▶ **Problem statement**: Word for word, restate the lines of the data below between those holding "(547, 552) = (1123, 443): red" and "(397, 329) = (356, 205): green", inclusive; pictures do not belong in the copy.

▶ **Given data**:
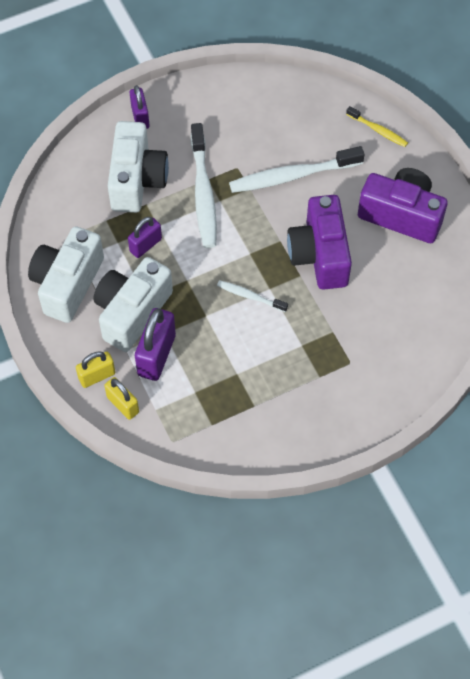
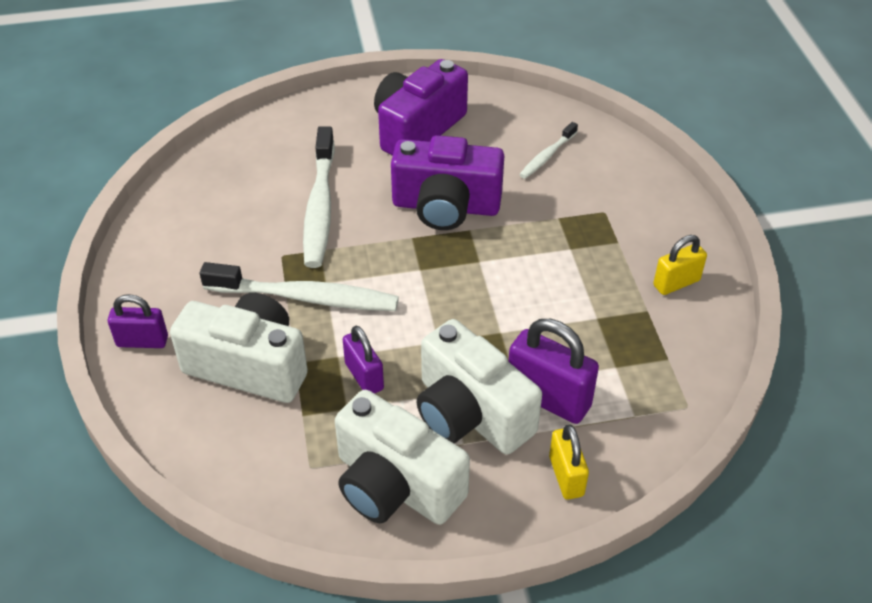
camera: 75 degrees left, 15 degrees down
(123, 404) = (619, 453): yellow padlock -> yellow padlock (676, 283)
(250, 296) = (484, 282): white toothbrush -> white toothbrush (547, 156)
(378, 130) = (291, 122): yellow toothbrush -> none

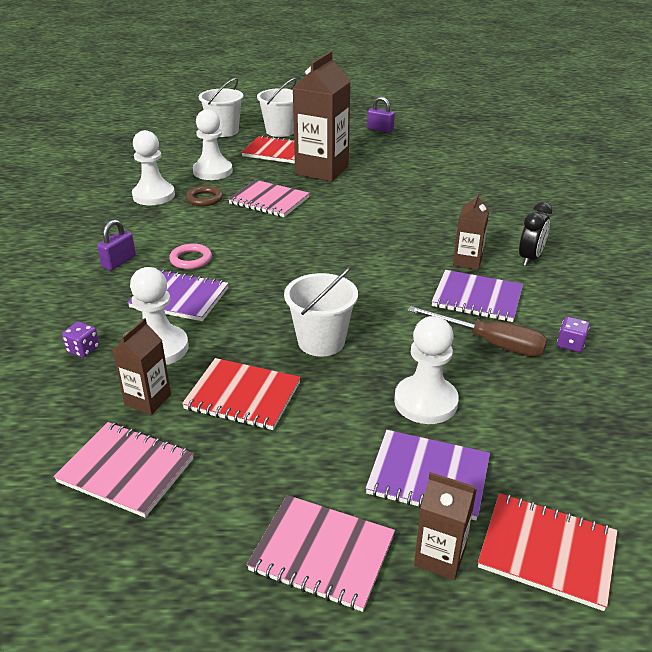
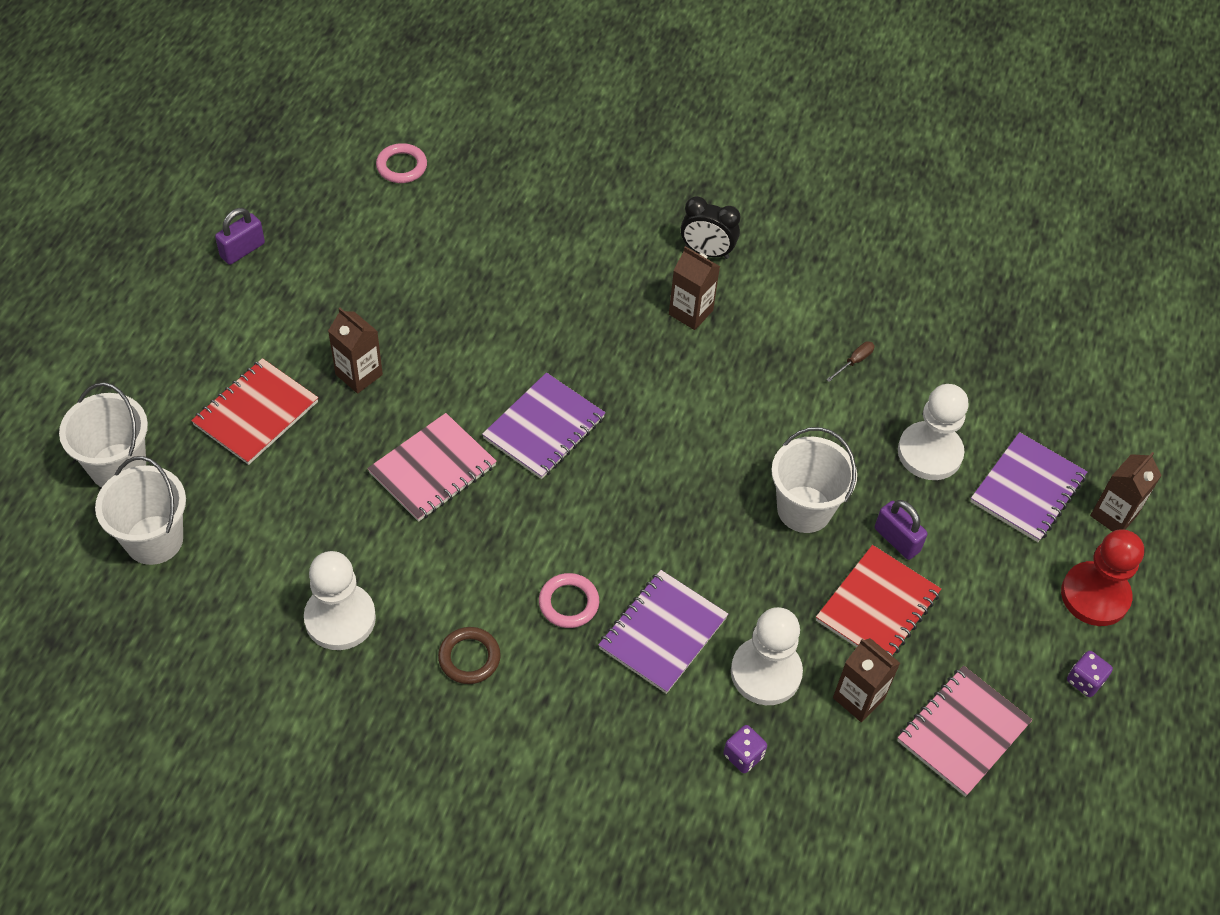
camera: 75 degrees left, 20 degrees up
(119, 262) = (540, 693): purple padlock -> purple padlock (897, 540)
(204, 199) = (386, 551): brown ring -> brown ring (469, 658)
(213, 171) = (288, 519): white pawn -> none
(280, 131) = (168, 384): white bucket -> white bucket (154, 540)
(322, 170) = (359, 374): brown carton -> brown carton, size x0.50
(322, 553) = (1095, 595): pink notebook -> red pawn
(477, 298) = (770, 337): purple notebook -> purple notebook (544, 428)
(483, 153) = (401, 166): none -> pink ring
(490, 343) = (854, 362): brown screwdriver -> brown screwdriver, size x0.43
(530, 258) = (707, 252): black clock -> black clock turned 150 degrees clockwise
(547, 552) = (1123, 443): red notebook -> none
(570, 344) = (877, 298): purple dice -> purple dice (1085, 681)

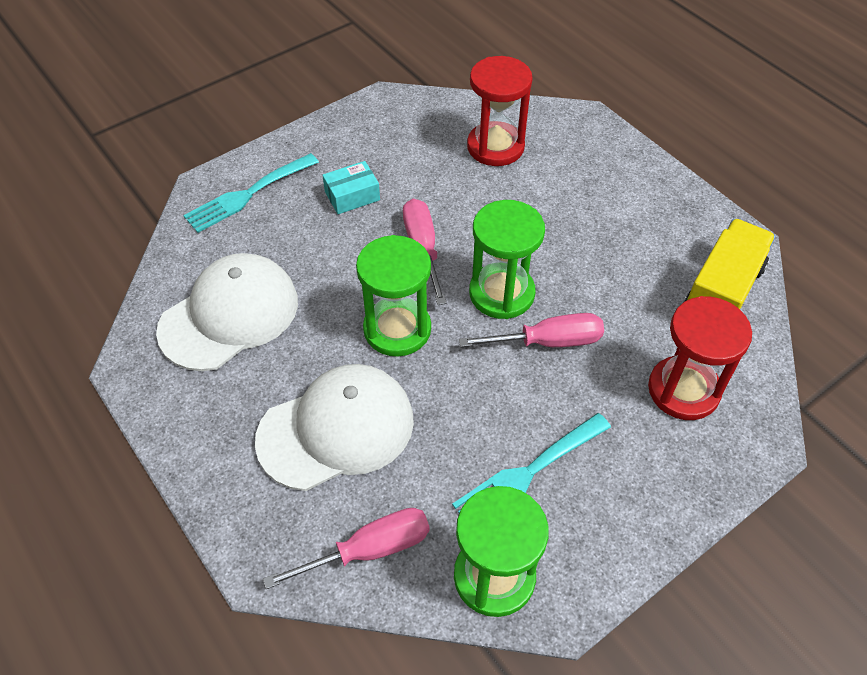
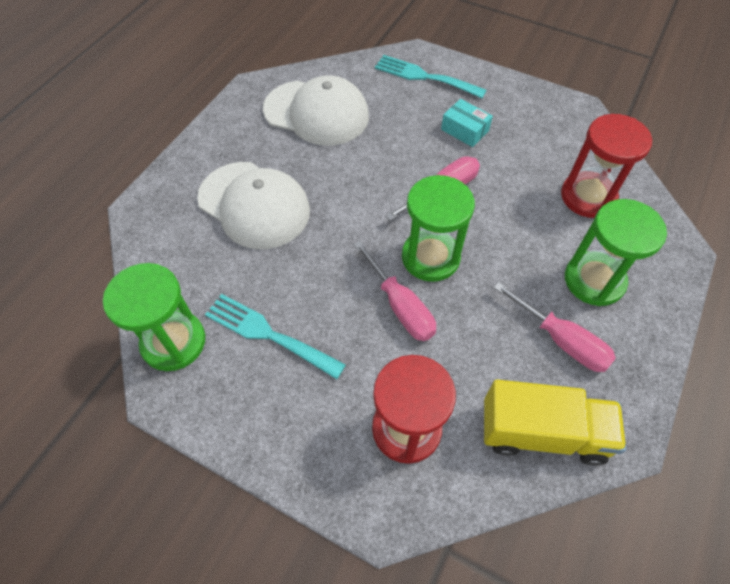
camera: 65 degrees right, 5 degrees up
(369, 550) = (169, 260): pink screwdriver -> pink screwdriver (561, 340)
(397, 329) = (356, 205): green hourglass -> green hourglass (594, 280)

==

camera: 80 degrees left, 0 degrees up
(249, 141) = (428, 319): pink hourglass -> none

▶ **Exercise answer**:
(547, 552) = (1123, 443): red notebook -> none
(570, 344) = (877, 298): purple dice -> purple dice (1085, 681)

camera: 65 degrees right, 5 degrees up
(369, 550) = (169, 260): pink screwdriver -> pink screwdriver (561, 340)
(397, 329) = (356, 205): green hourglass -> green hourglass (594, 280)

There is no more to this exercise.